*** Block opens ***
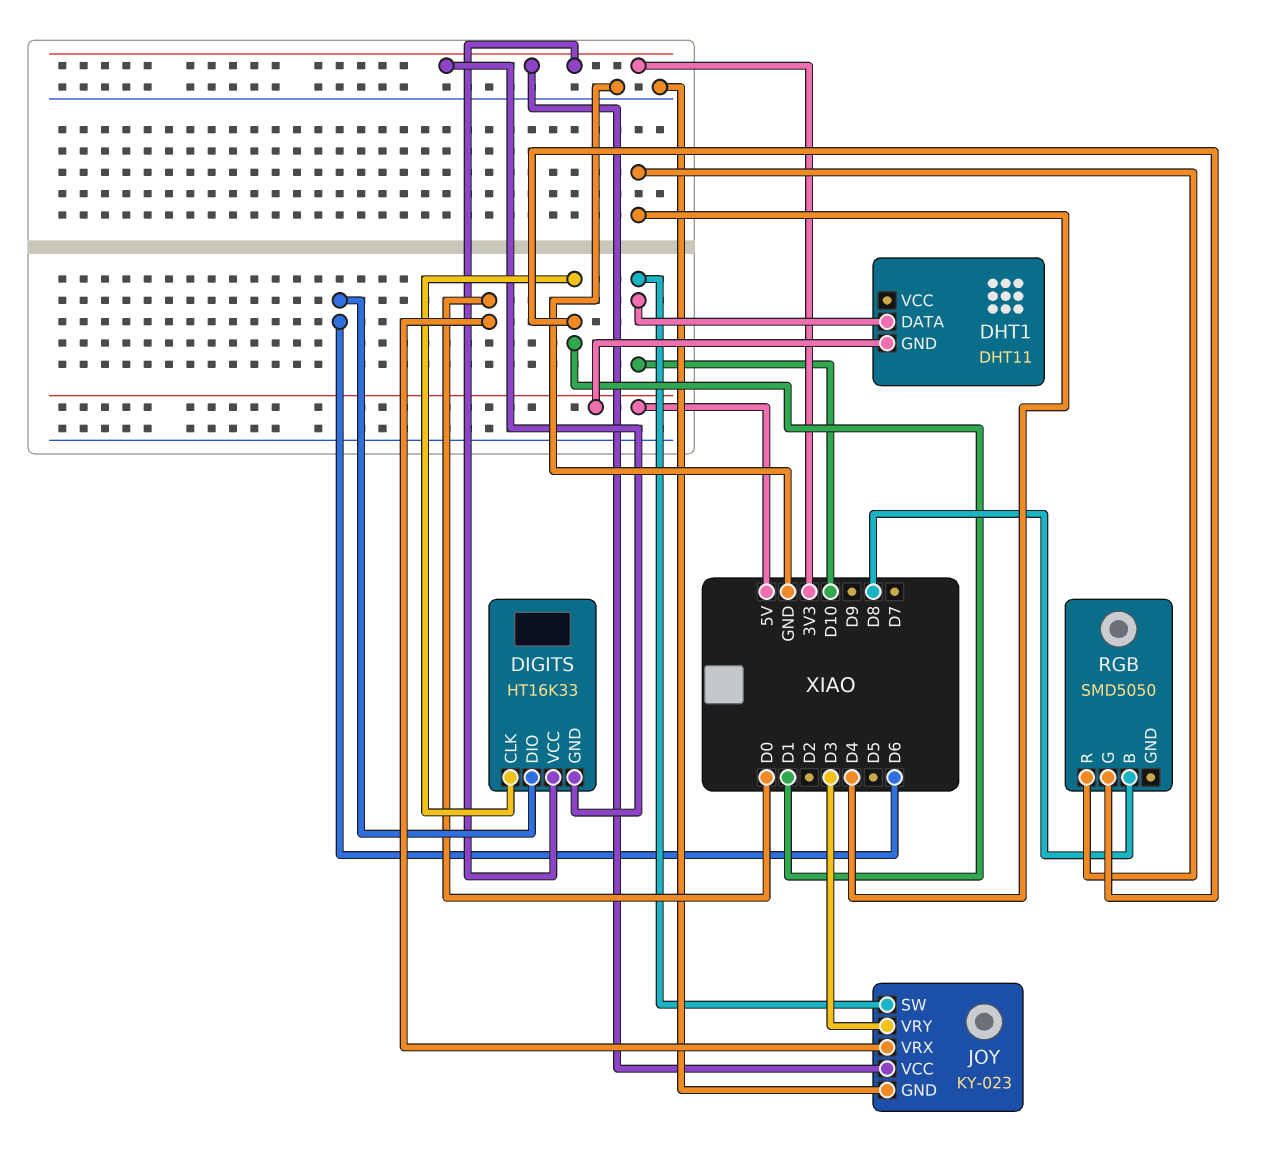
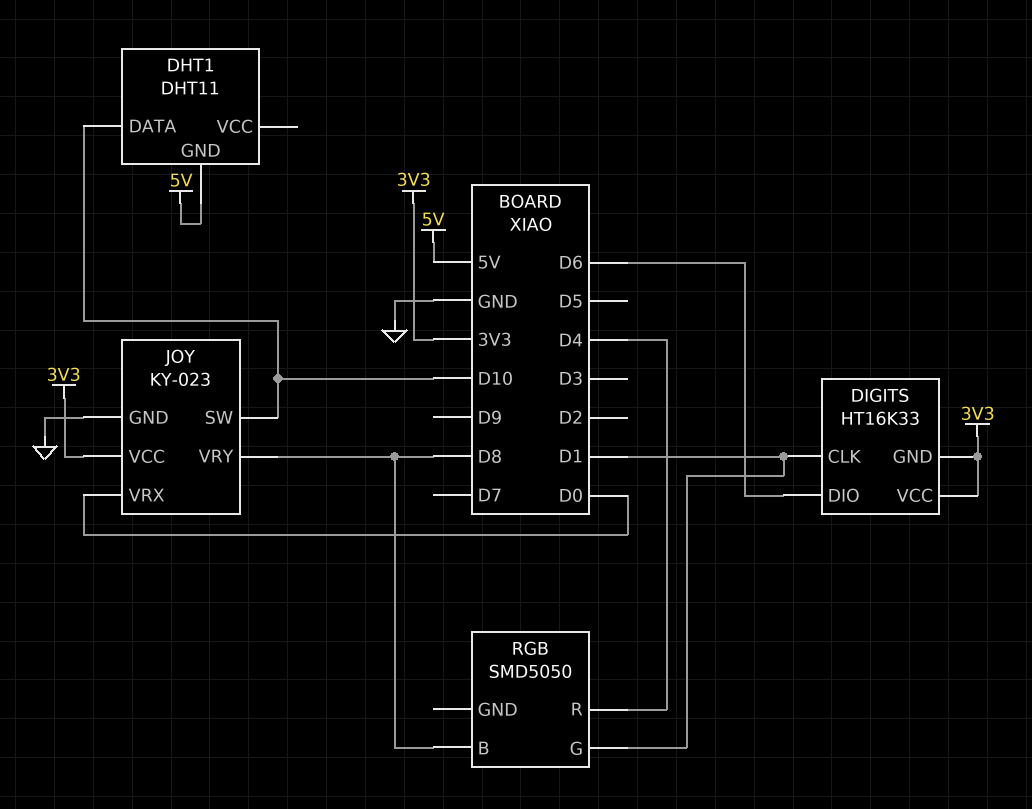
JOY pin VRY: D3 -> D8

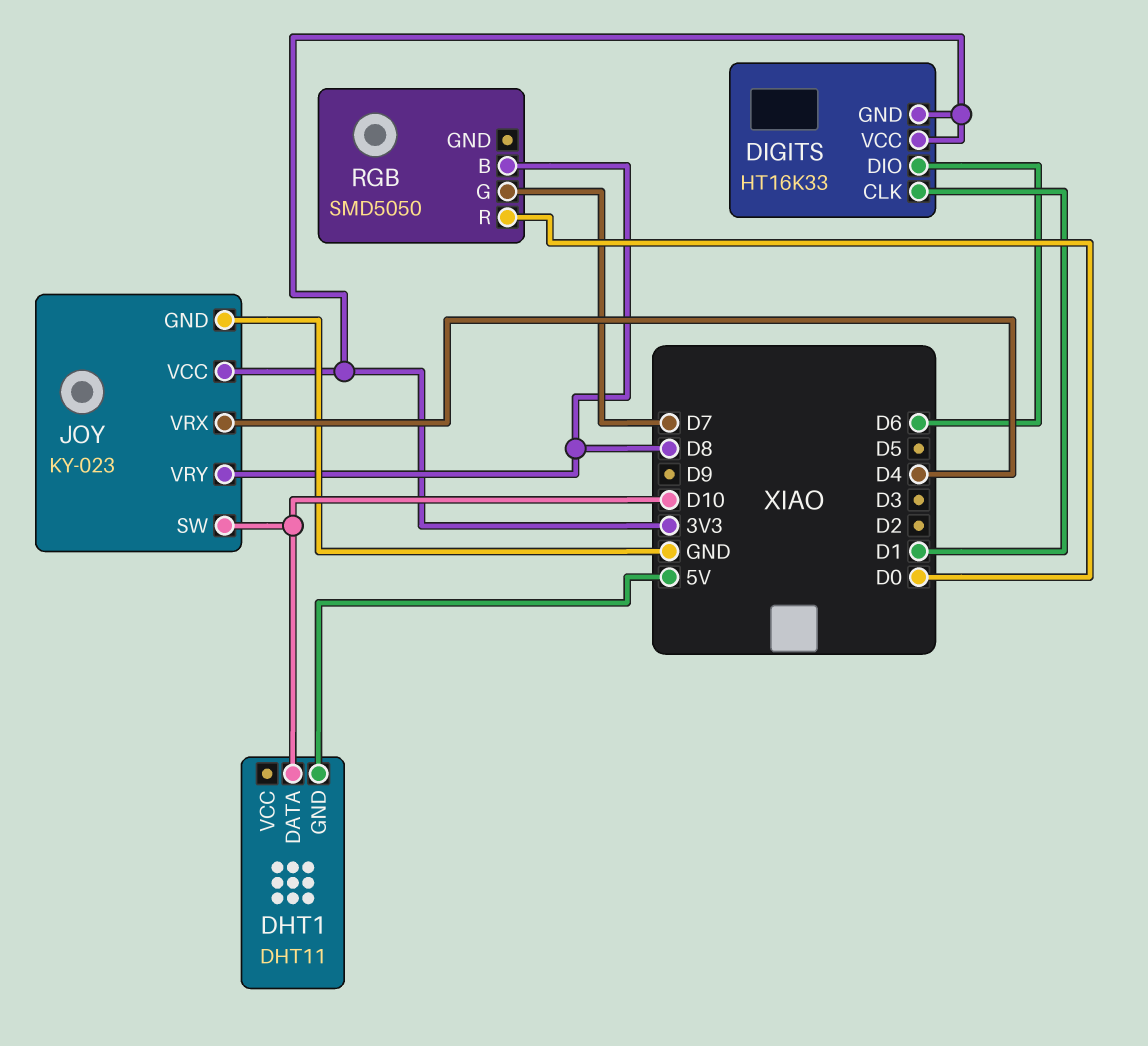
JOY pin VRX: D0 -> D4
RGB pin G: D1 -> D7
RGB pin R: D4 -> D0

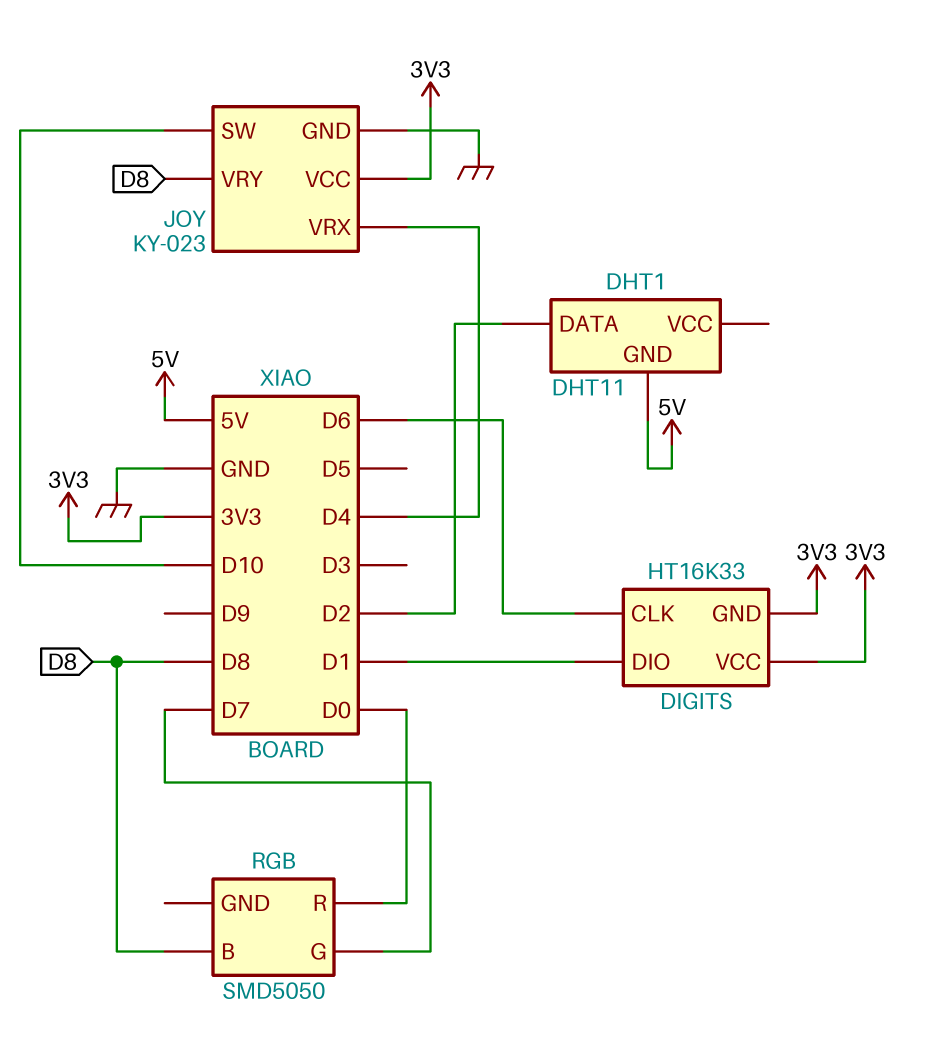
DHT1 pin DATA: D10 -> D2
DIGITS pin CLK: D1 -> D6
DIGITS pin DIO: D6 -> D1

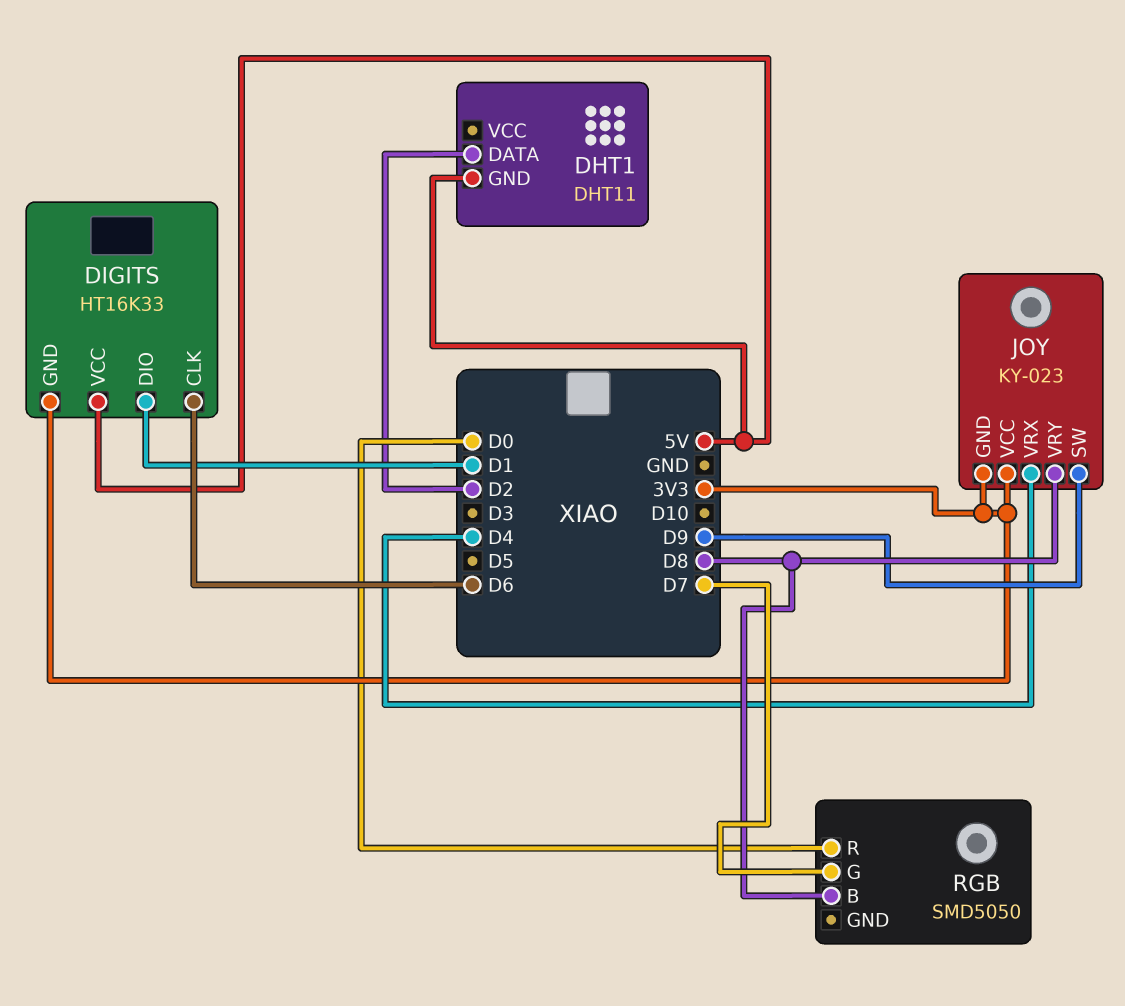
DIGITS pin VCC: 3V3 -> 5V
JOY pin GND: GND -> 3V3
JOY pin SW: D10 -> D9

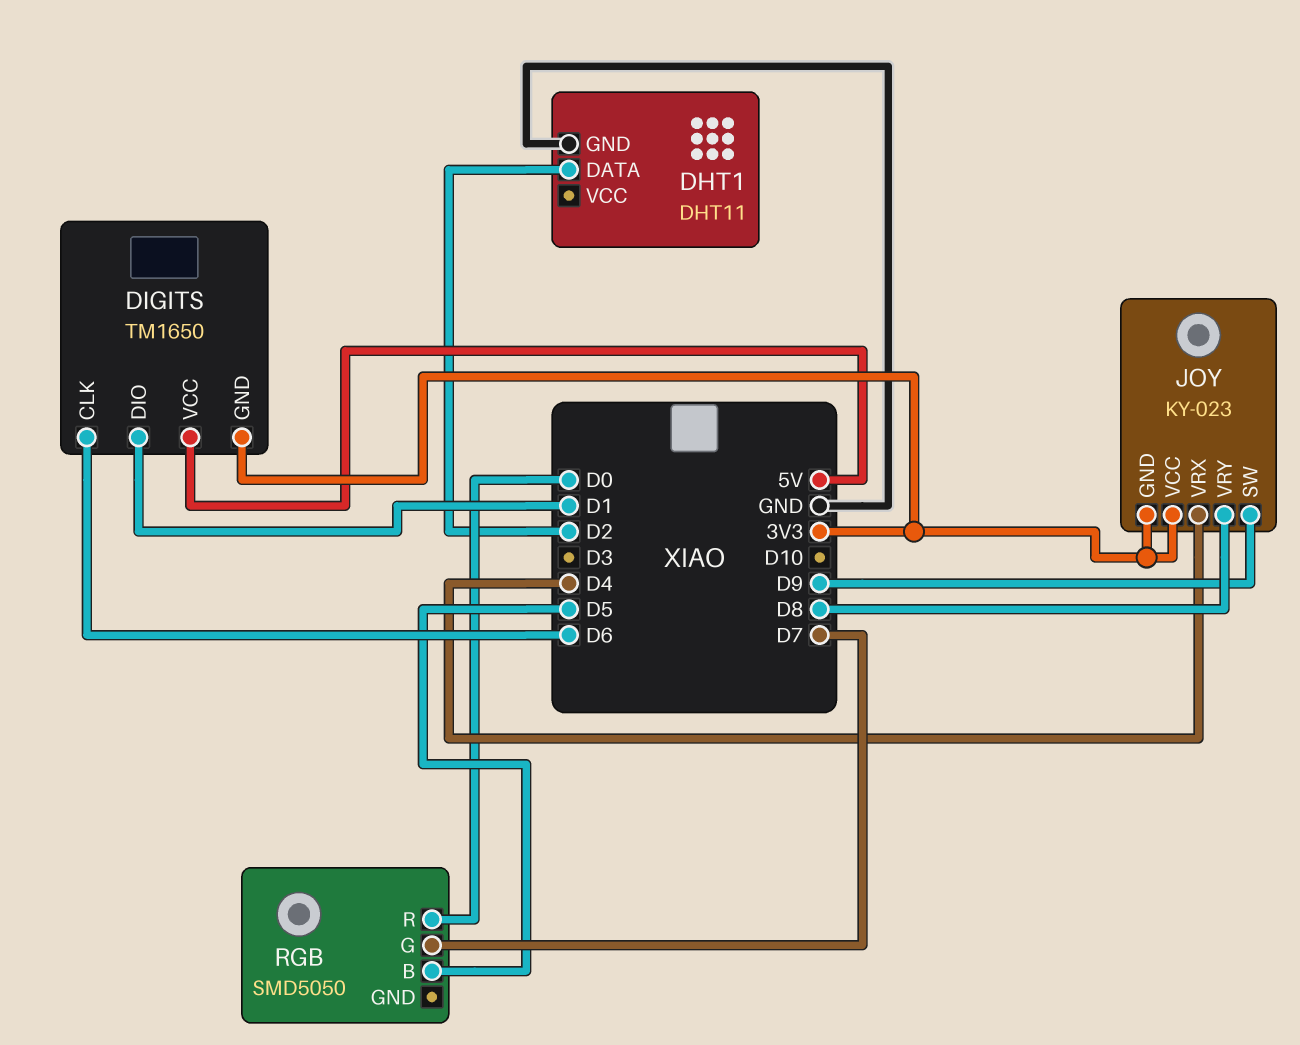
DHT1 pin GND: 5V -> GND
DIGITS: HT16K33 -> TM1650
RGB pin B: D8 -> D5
*** Block closes ***
■ ABOUT THIS TASK ■
All entries are to be duplicated exactly, with the pictures left out.

■ FINISHED TASK ■
JOY pin VRY: D3 -> D8

JOY pin VRX: D0 -> D4
RGB pin G: D1 -> D7
RGB pin R: D4 -> D0

DHT1 pin DATA: D10 -> D2
DIGITS pin CLK: D1 -> D6
DIGITS pin DIO: D6 -> D1

DIGITS pin VCC: 3V3 -> 5V
JOY pin GND: GND -> 3V3
JOY pin SW: D10 -> D9

DHT1 pin GND: 5V -> GND
DIGITS: HT16K33 -> TM1650
RGB pin B: D8 -> D5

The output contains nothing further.